• Problem to solve: Find the string "yellow" in the listing below and return each line it appears in.

• Record extracts:
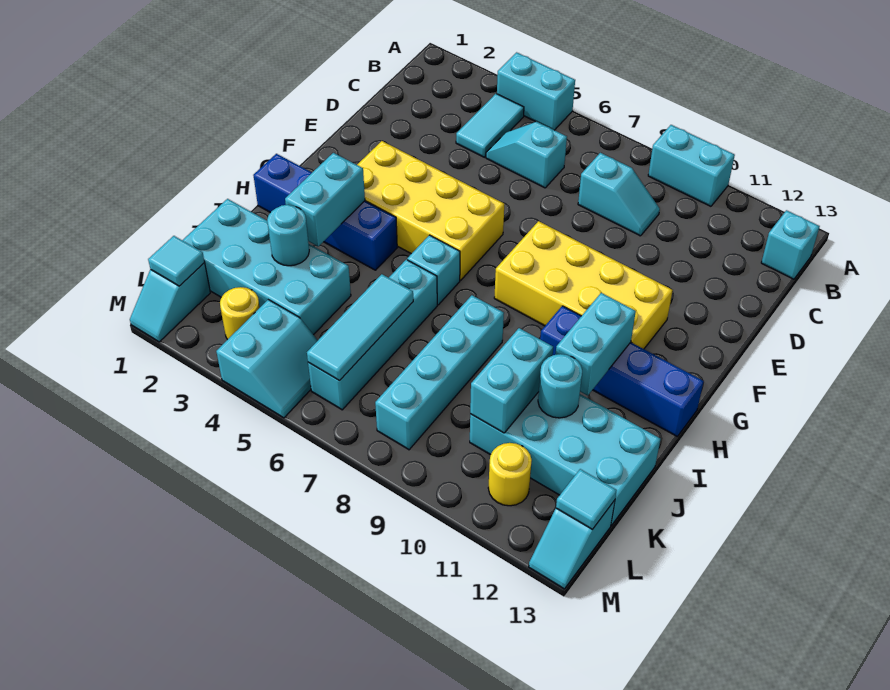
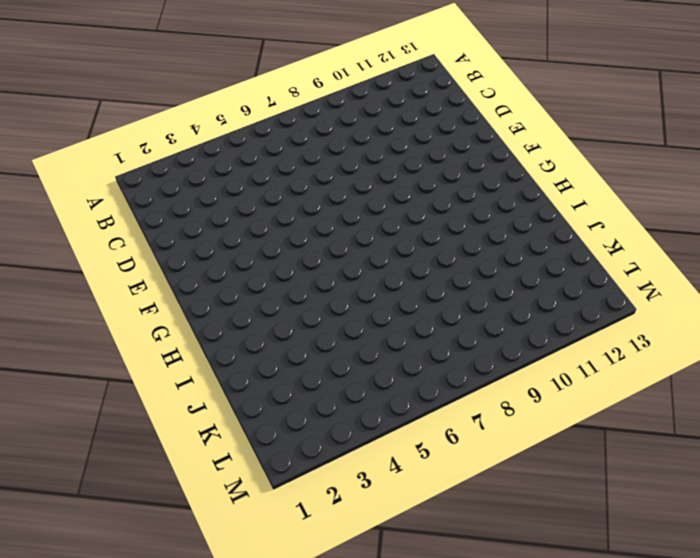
none -> cyan brick A4:A5 level 1
none -> cyan brick A9:A10 level 1
none -> cyan tile B4:C4 level 1

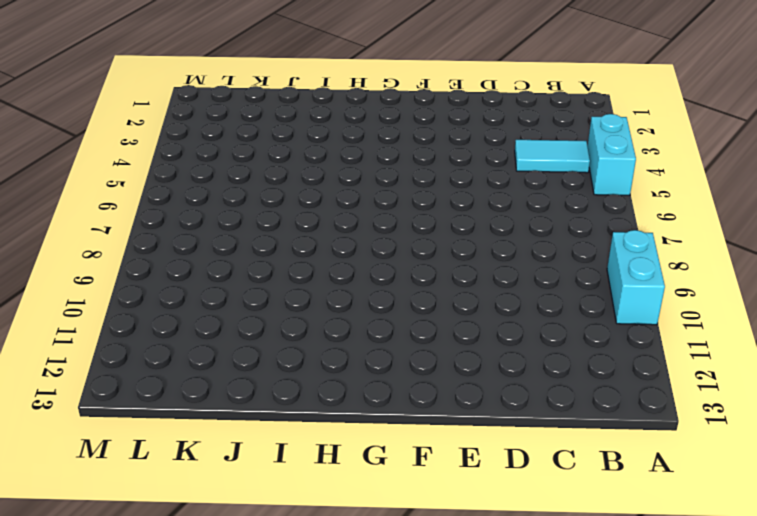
none -> cyan brick B13 level 1
none -> cyan slope C5:C6 level 1 top 6
none -> cyan slope C8:C9 level 1 top 8

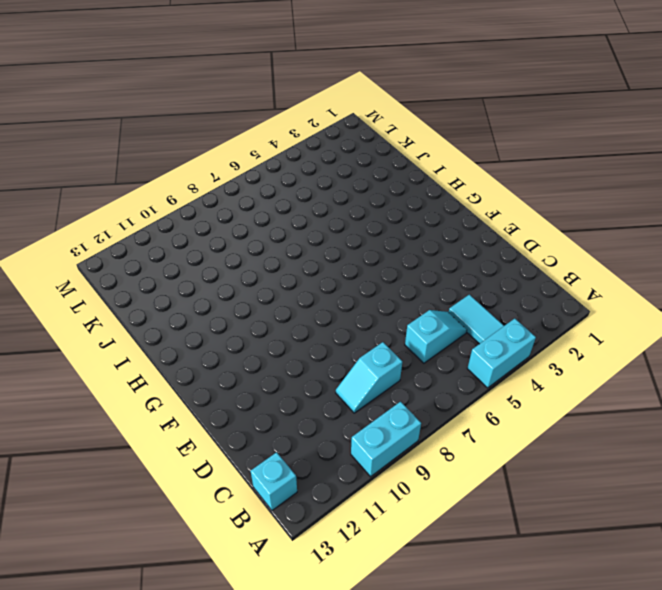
none -> yellow brick F3:G6 level 1
none -> yellow brick F8:G11 level 1
none -> blue brick H1:H4 level 1

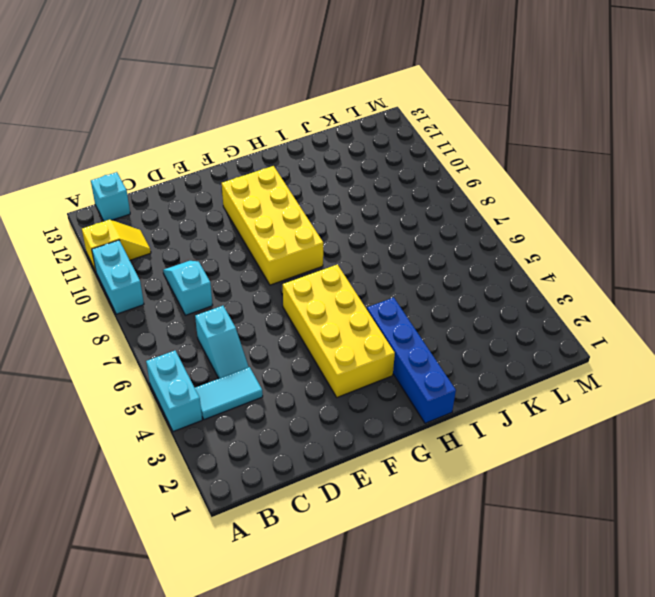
yellow slope A11:B11 level 1 top A -> none
none -> cyan brick H6 level 1
none -> blue brick H10:H13 level 1
none -> cyan brick I6:L6 level 1

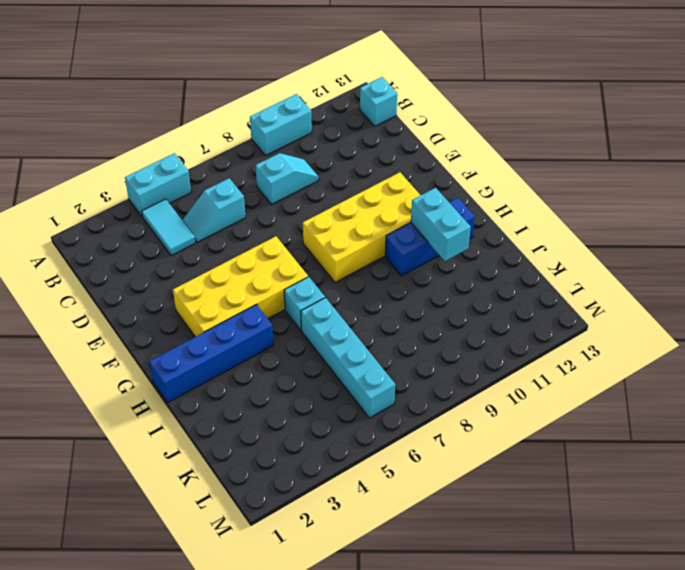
blue brick H10:H12 level 1 -> blue brick H10:H13 level 1
none -> cyan brick I8:L8 level 1
none -> cyan brick J1:K4 level 1
none -> cyan brick J10:K13 level 1

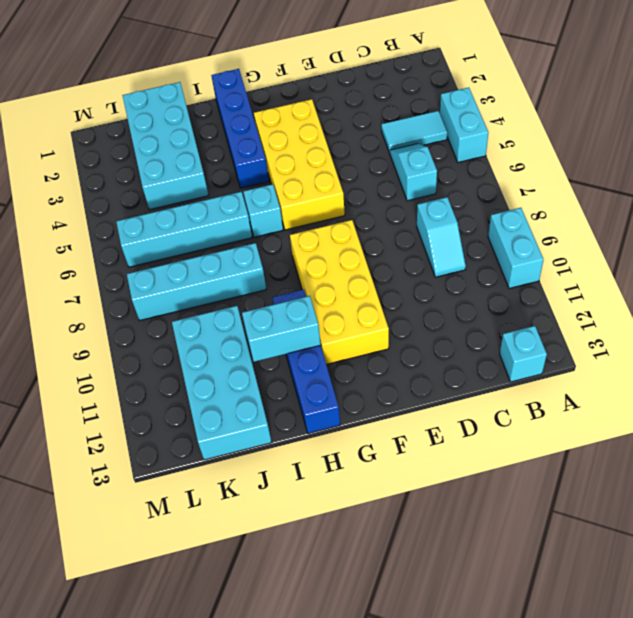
none -> cyan slope L1:M1 level 1 top L
none -> yellow round brick L3 level 1
none -> cyan slope L4:M5 level 1 top 4

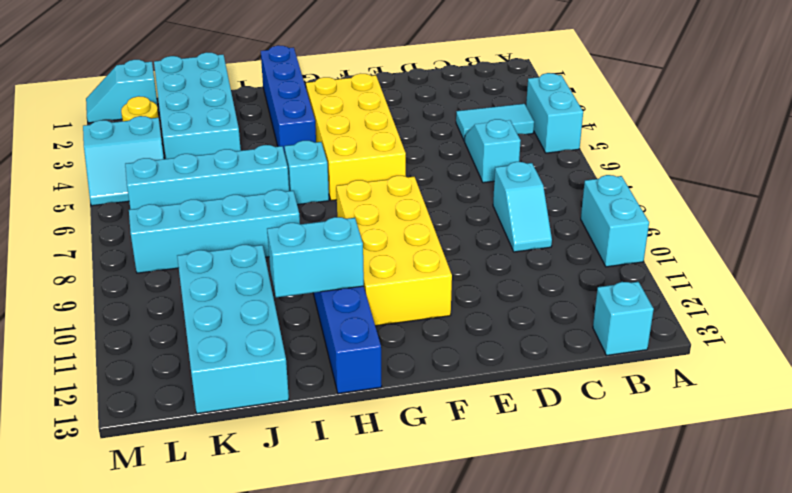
none -> yellow round brick L11 level 1
none -> cyan slope L13:M13 level 1 top L
none -> cyan brick H3:I3 level 2

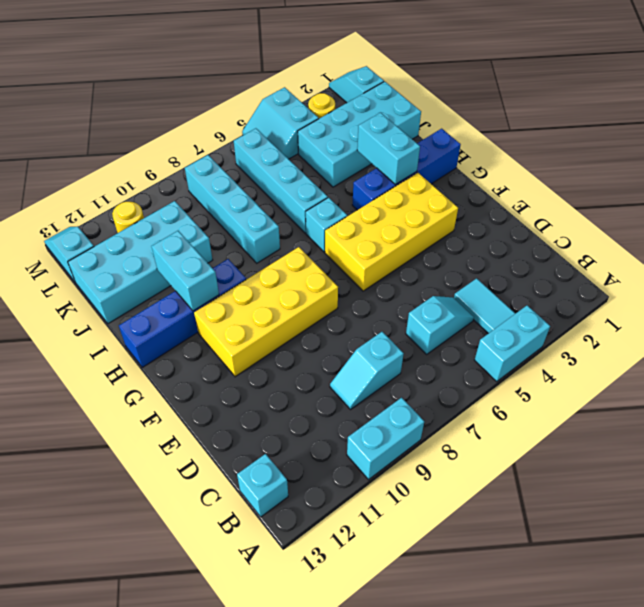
none -> cyan round brick J3 level 2
none -> cyan tile J6:L6 level 2
none -> cyan brick J10:K10 level 2

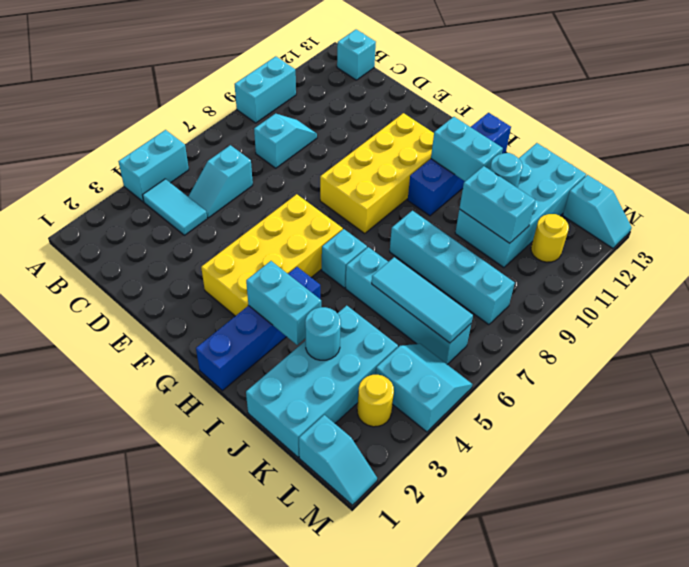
none -> cyan tile L1 level 2
none -> cyan tile L13 level 2

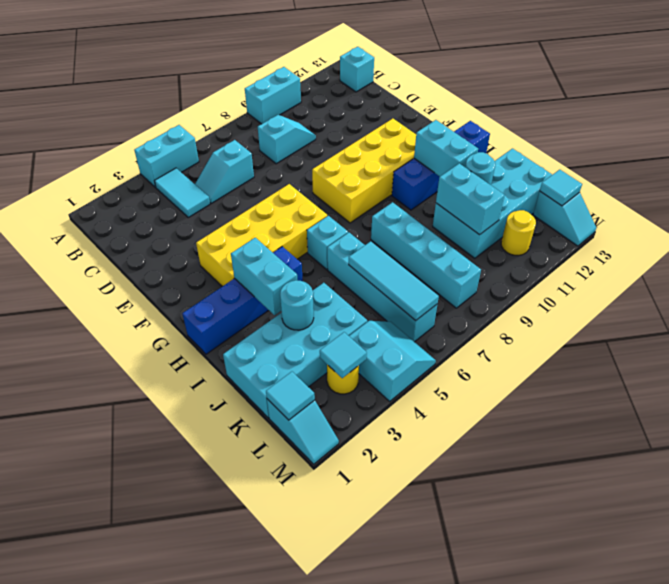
cyan tile L3 level 2 -> none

• Written solution:
none -> yellow brick F3:G6 level 1
none -> yellow brick F8:G11 level 1
yellow slope A11:B11 level 1 top A -> none
none -> yellow round brick L3 level 1
none -> yellow round brick L11 level 1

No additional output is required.